··· DATASET ENTRIES

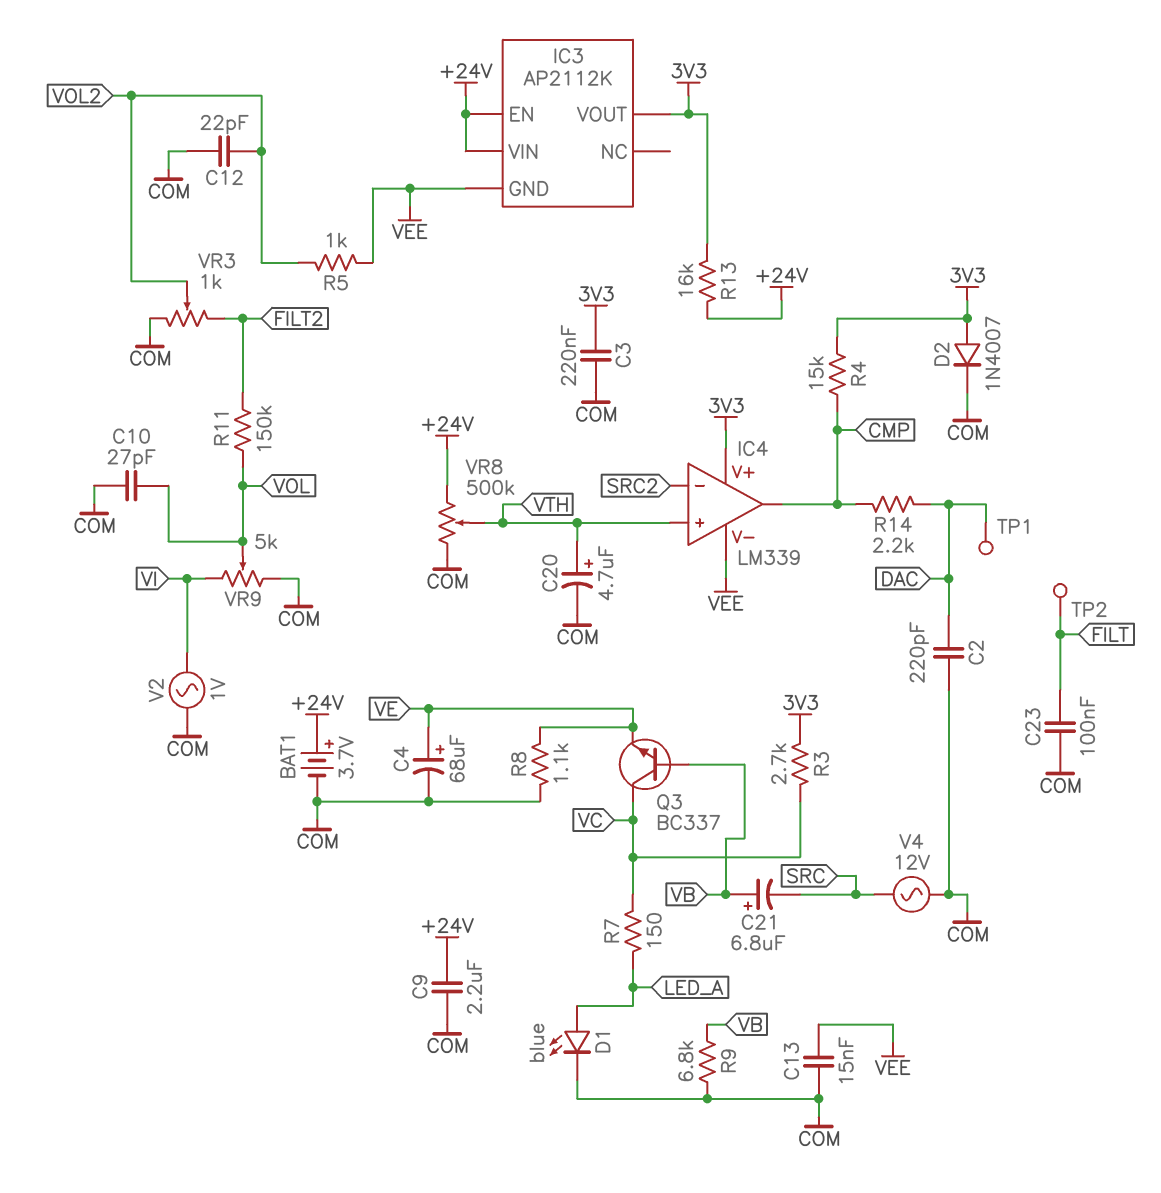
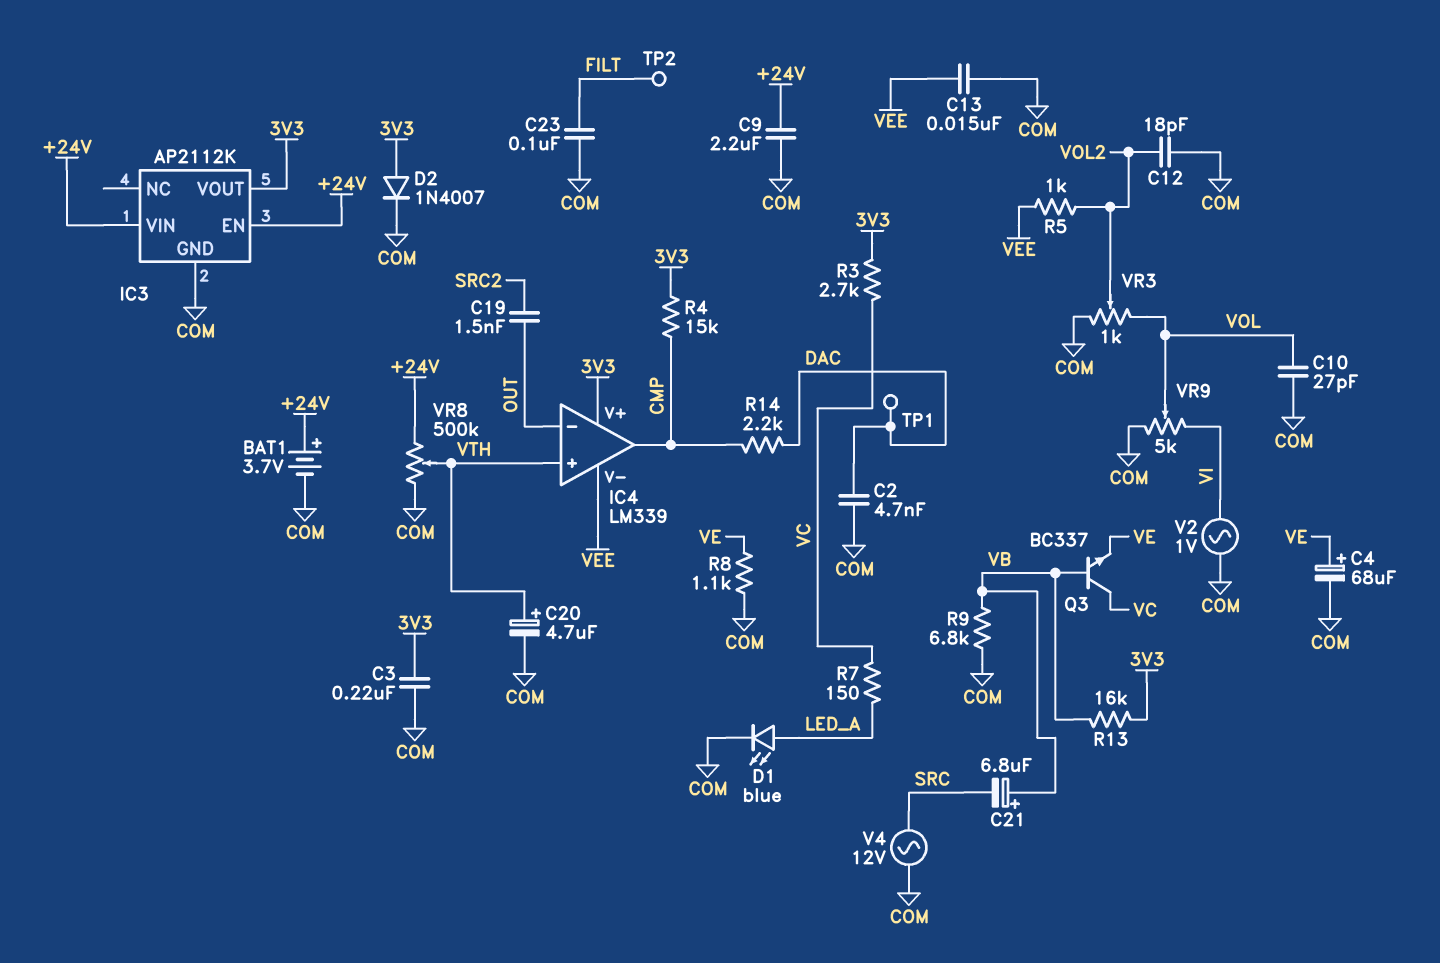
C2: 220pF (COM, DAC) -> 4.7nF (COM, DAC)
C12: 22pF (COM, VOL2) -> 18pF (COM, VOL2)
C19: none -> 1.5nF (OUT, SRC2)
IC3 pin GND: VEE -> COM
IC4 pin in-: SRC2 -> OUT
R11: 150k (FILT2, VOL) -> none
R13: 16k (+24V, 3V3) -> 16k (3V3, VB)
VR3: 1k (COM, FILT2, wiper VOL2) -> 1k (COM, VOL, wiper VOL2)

······
··· DATASET ENTRIES

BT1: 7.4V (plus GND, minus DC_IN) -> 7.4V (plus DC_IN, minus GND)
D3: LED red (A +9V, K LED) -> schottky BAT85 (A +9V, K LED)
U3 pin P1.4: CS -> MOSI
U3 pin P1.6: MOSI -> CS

······
··· DATASET ENTRIES

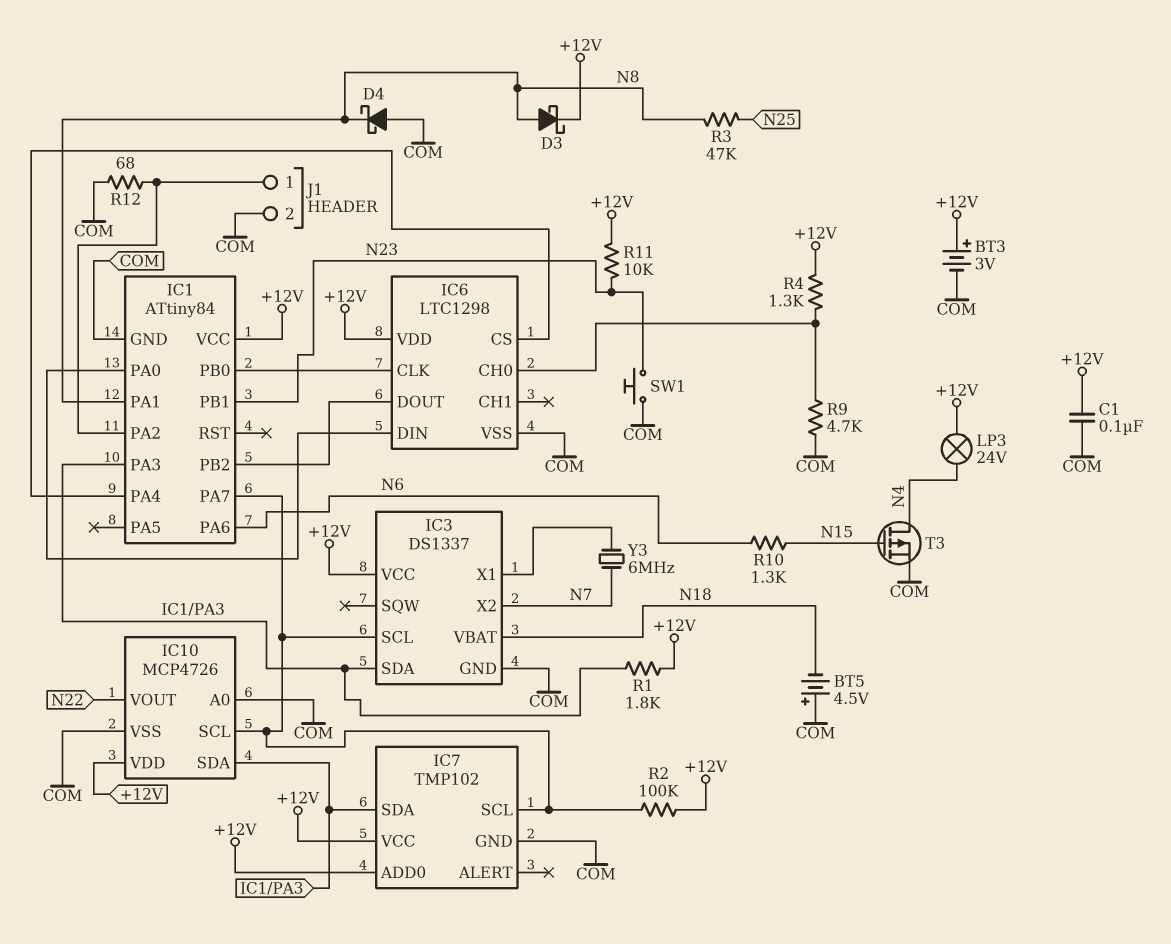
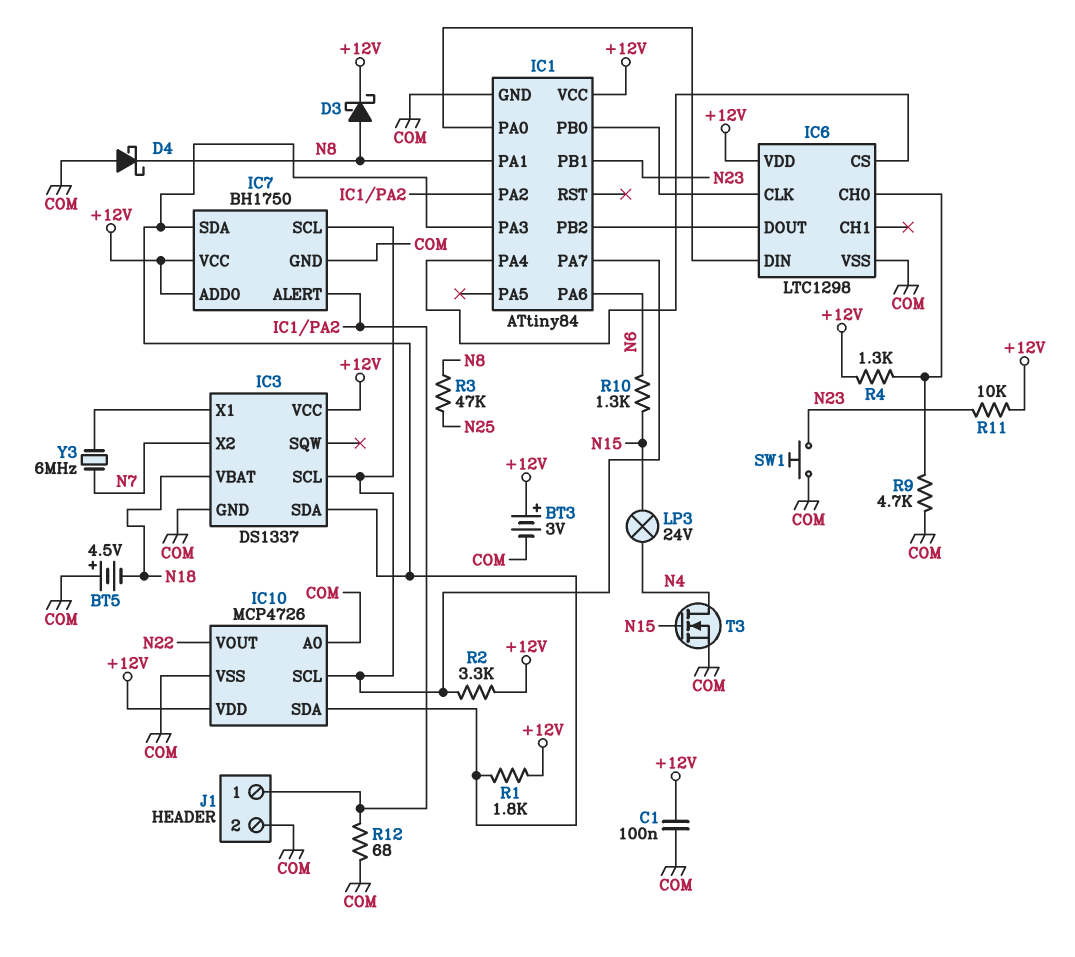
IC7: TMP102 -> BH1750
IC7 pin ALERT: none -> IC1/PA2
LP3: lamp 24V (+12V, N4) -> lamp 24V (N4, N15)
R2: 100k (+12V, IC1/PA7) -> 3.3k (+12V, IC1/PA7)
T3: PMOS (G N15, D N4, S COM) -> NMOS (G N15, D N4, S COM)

······

> **THE PROBLEM**
Set down only the lines above that fall between the line holding "R11: 150k (FILT2, VOL) -> none" and the line holding "VR3: 1k (COM, FILT2, wiper", inclusive, keeping each exact.

> **ANSWER BOX**
R11: 150k (FILT2, VOL) -> none
R13: 16k (+24V, 3V3) -> 16k (3V3, VB)
VR3: 1k (COM, FILT2, wiper VOL2) -> 1k (COM, VOL, wiper VOL2)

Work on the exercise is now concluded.